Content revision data
□ □ □ □ □

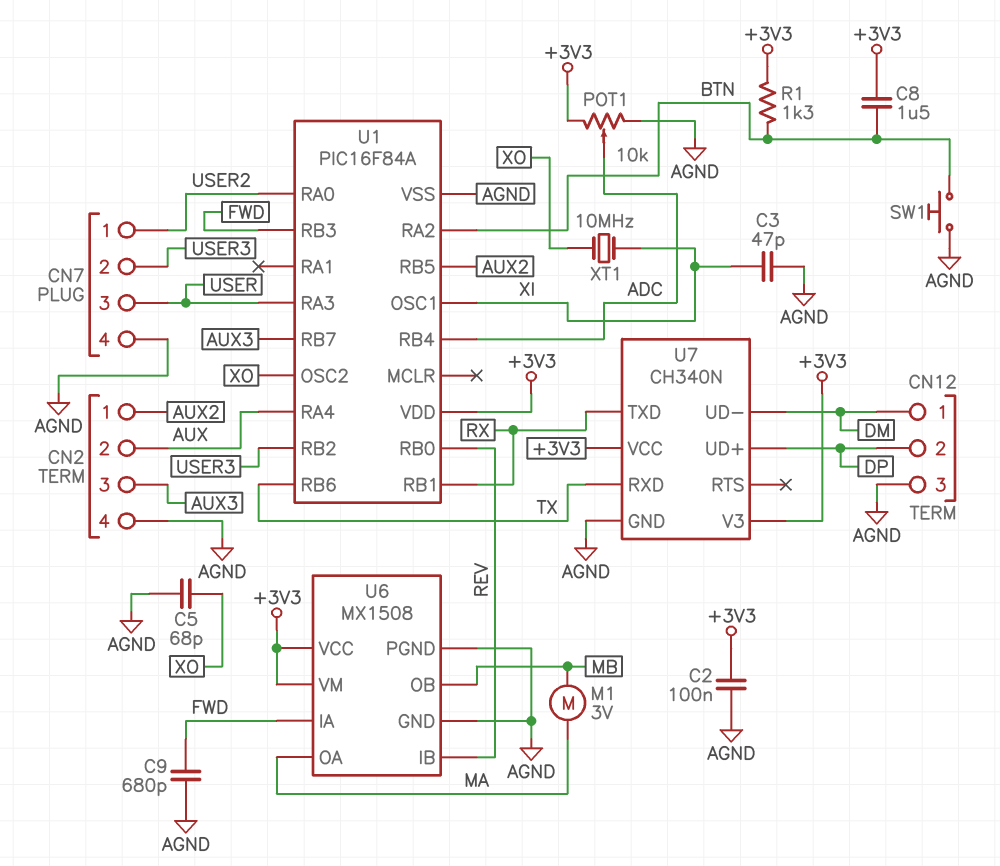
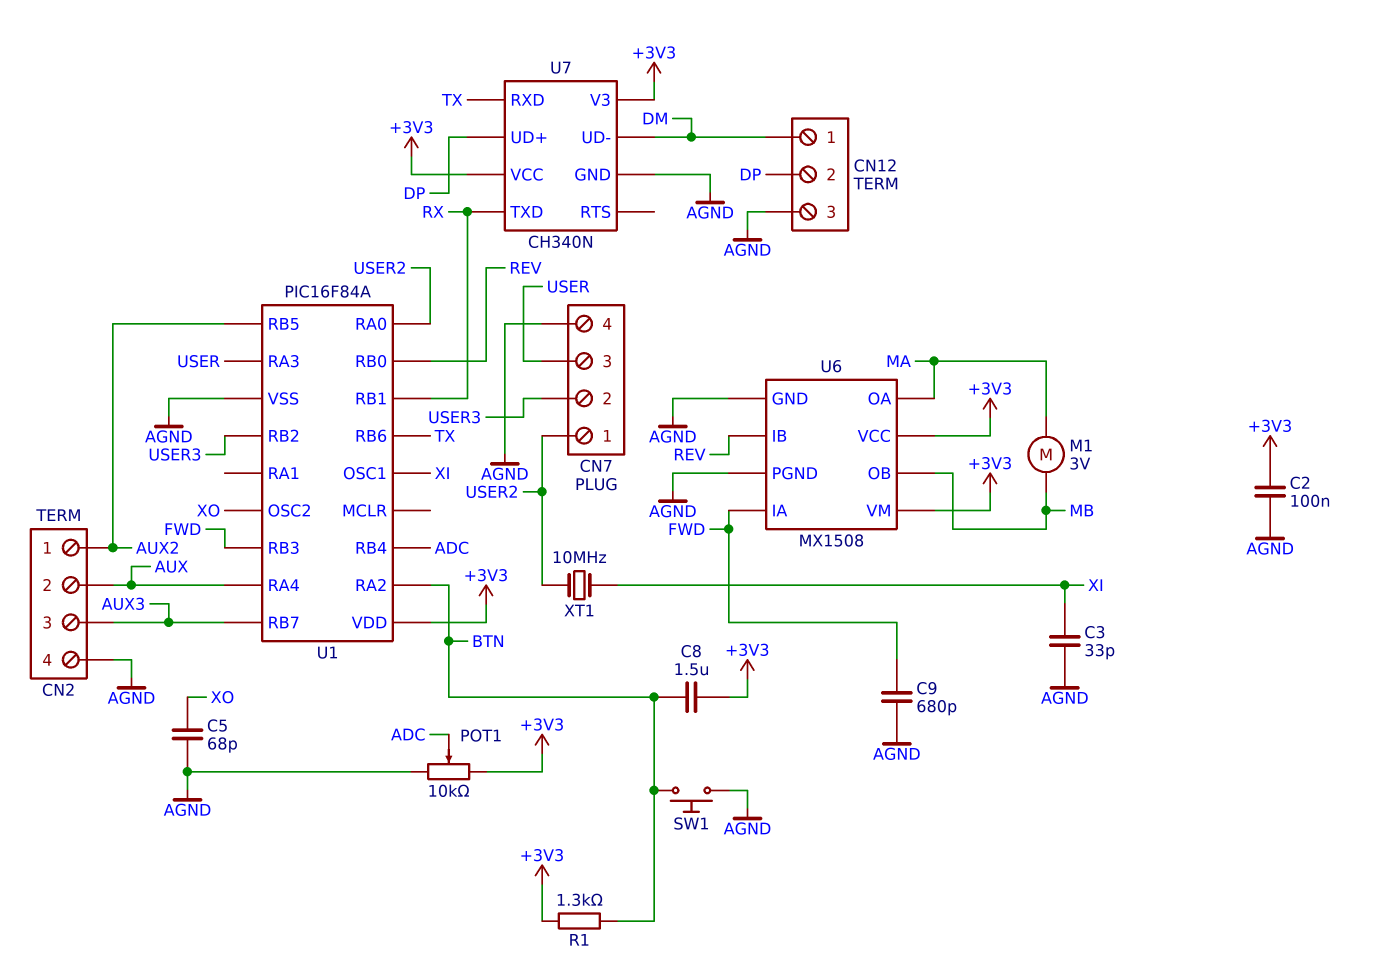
C3: 47pF (AGND, XI) -> 33pF (AGND, XI)
XT1: 10MHz (XI, XO) -> 10MHz (USER2, XI)

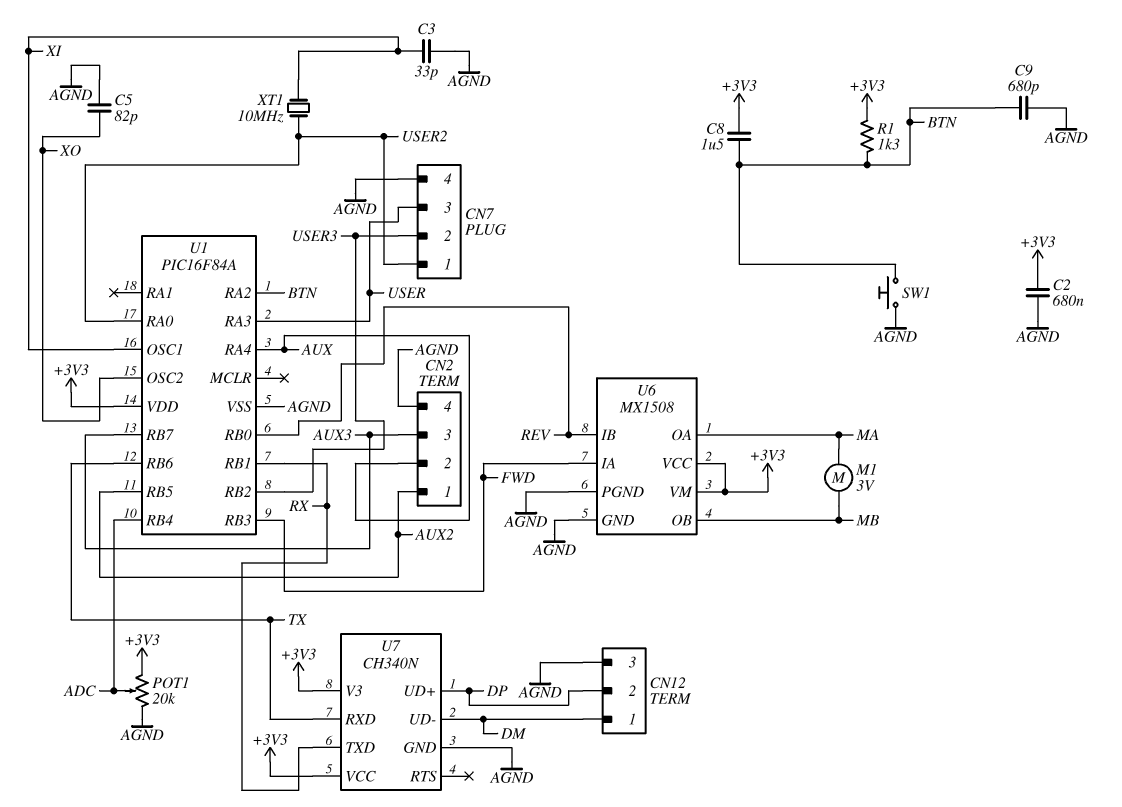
C2: 100nF (+3V3, AGND) -> 680nF (+3V3, AGND)
C5: 68pF (AGND, XO) -> 82pF (AGND, XO)
C9: 680pF (AGND, FWD) -> 680pF (AGND, BTN)
POT1: 10k (+3V3, AGND, wiper ADC) -> 20k (+3V3, AGND, wiper ADC)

□ □ □ □ □

- **THE TASK**: Because only the text is wanted, repeat all the entries exactly and leave out the pictures.

- **OUTPUT**:
C3: 47pF (AGND, XI) -> 33pF (AGND, XI)
XT1: 10MHz (XI, XO) -> 10MHz (USER2, XI)

C2: 100nF (+3V3, AGND) -> 680nF (+3V3, AGND)
C5: 68pF (AGND, XO) -> 82pF (AGND, XO)
C9: 680pF (AGND, FWD) -> 680pF (AGND, BTN)
POT1: 10k (+3V3, AGND, wiper ADC) -> 20k (+3V3, AGND, wiper ADC)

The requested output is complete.